(PROBLEM REQUIREMENTS) A word-for-word copy of the records below is needed, without the images.

═════ RECORDED INFORMATION

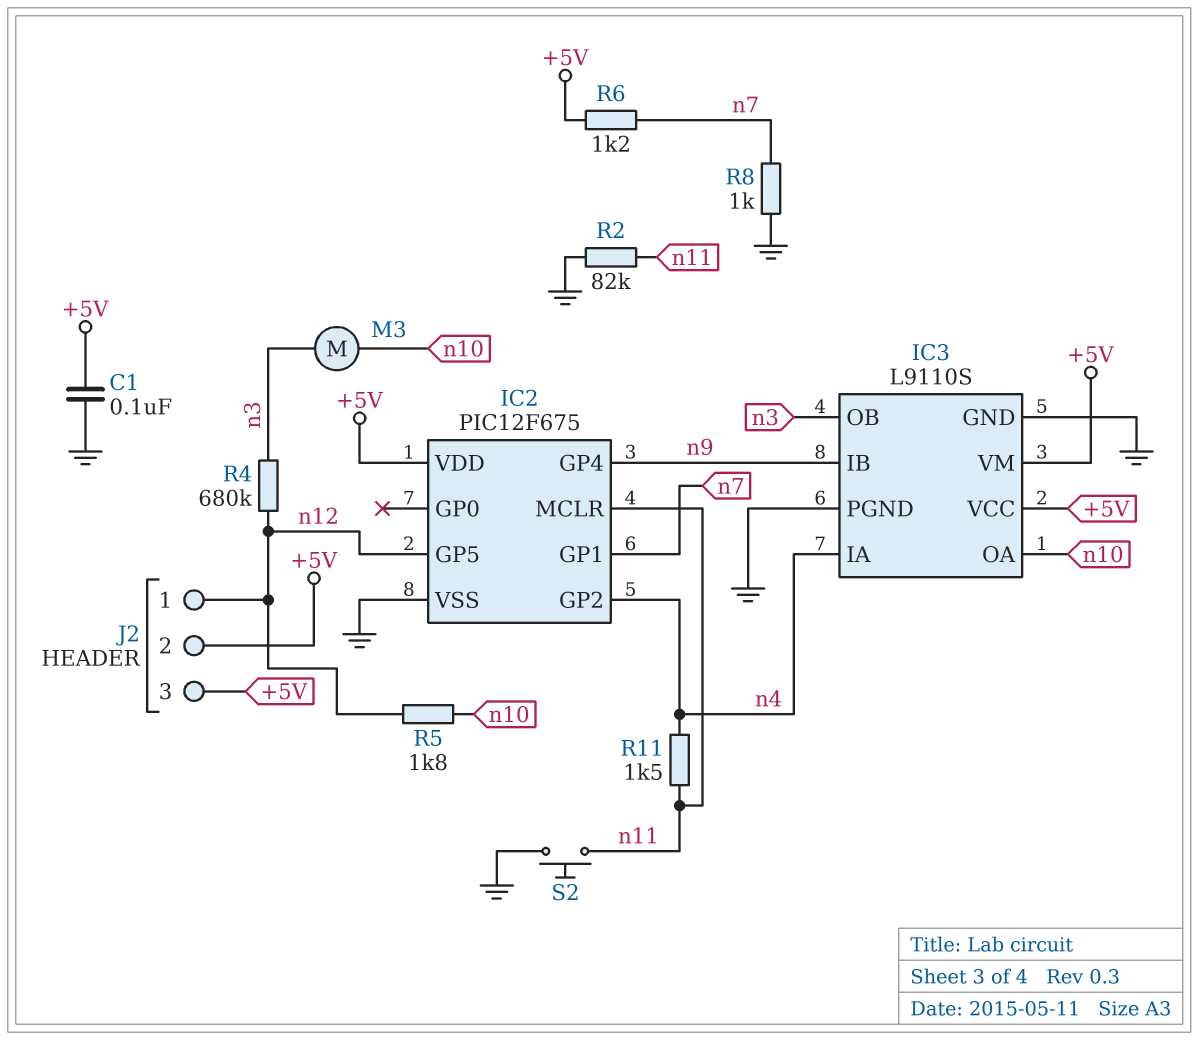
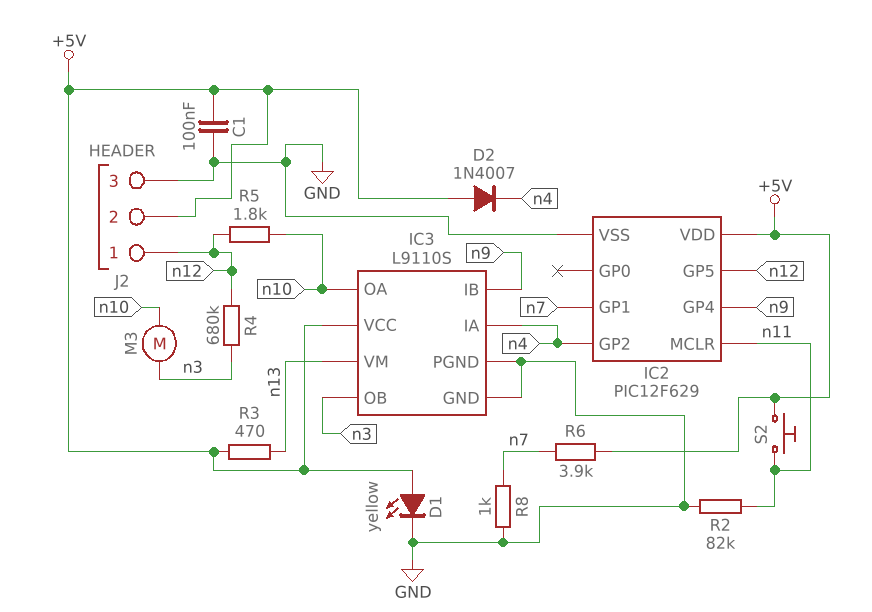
D1: none -> LED yellow (A +5V, K GND)
D2: none -> diode 1N4007 (A +5V, K n4)
IC2: PIC12F675 -> PIC12F629
IC3 pin VM: +5V -> n13
J2 pin 3: +5V -> GND
R3: none -> 470 (+5V, n13)
R6: 1.2k (+5V, n7) -> 3.9k (+5V, n7)
R11: 1.5k (n4, n11) -> none
S2: button (GND, n11) -> button (+5V, n11)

══════════

(THE ANSWER)
D1: none -> LED yellow (A +5V, K GND)
D2: none -> diode 1N4007 (A +5V, K n4)
IC2: PIC12F675 -> PIC12F629
IC3 pin VM: +5V -> n13
J2 pin 3: +5V -> GND
R3: none -> 470 (+5V, n13)
R6: 1.2k (+5V, n7) -> 3.9k (+5V, n7)
R11: 1.5k (n4, n11) -> none
S2: button (GND, n11) -> button (+5V, n11)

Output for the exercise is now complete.